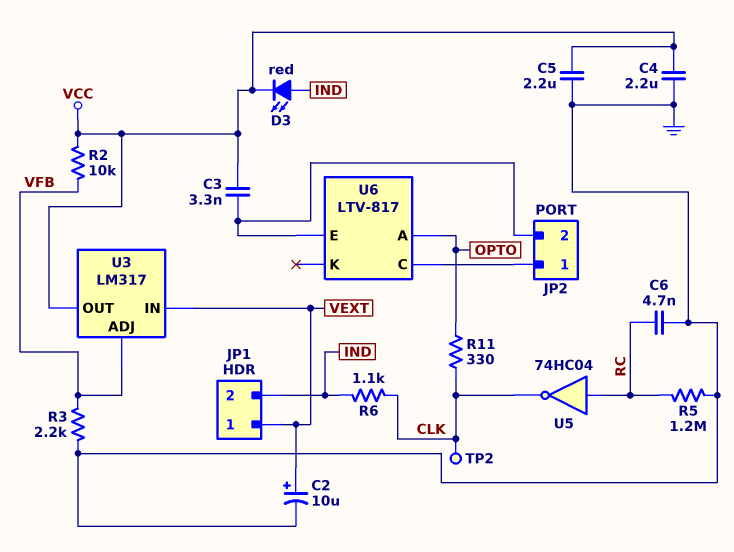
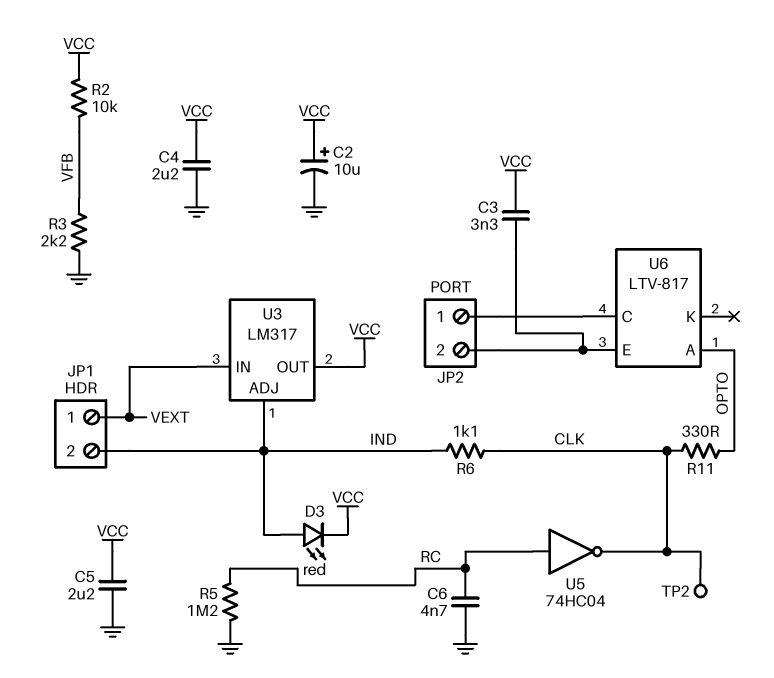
C2: 10uF (plus VEXT, minus GND) -> 10uF (plus VCC, minus GND)
U3 pin ADJ: VFB -> IND

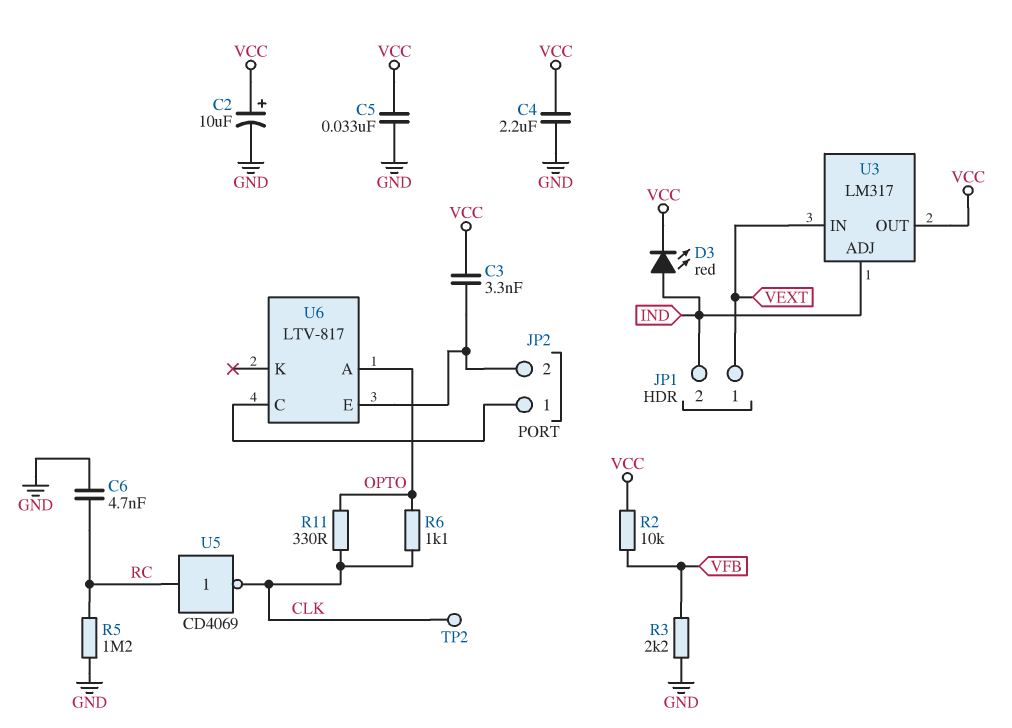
C5: 2.2uF (GND, VCC) -> 33nF (GND, VCC)
R6: 1.1k (CLK, IND) -> 1.1k (CLK, OPTO)
U5: NOT 74HC04 (in RC, out CLK) -> NOT CD4069 (in RC, out CLK)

WHAT TO PRODUCE
The material above holds pictures; copy everything else in it exactly.

RESULT OF THIS EXERCISE
C2: 10uF (plus VEXT, minus GND) -> 10uF (plus VCC, minus GND)
U3 pin ADJ: VFB -> IND

C5: 2.2uF (GND, VCC) -> 33nF (GND, VCC)
R6: 1.1k (CLK, IND) -> 1.1k (CLK, OPTO)
U5: NOT 74HC04 (in RC, out CLK) -> NOT CD4069 (in RC, out CLK)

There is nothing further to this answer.